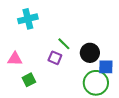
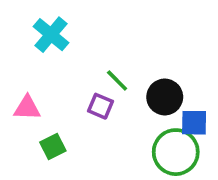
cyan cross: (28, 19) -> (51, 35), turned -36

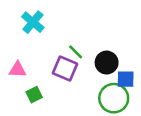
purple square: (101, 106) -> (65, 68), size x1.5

...

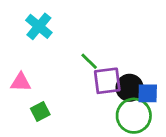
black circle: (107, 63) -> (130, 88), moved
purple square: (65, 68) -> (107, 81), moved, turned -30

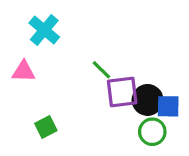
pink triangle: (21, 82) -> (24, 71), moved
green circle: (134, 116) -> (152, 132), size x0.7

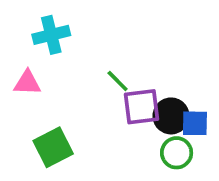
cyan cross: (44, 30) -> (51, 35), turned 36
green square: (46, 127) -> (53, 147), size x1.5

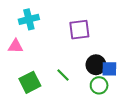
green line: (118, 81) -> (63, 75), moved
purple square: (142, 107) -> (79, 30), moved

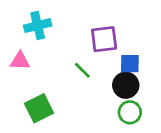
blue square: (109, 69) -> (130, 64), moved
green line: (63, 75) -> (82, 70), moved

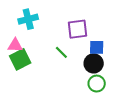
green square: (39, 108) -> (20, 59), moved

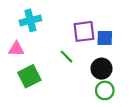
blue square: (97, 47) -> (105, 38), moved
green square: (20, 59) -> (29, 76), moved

* * *

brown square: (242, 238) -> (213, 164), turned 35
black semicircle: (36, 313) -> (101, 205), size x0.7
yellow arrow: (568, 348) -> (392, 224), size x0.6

ASSIGNMENT:
What is needed is an exact copy of the lines above, from the one holding "cyan cross: (44, 30) -> (51, 35), turned 36" down to the one holding "green square: (39, 108) -> (20, 59), moved", with those two included and the pictures left out.

EXERCISE SOLUTION:
cyan cross: (44, 30) -> (51, 35), turned 36
green square: (46, 127) -> (53, 147), size x1.5

green line: (118, 81) -> (63, 75), moved
purple square: (142, 107) -> (79, 30), moved

blue square: (109, 69) -> (130, 64), moved
green line: (63, 75) -> (82, 70), moved

green square: (39, 108) -> (20, 59), moved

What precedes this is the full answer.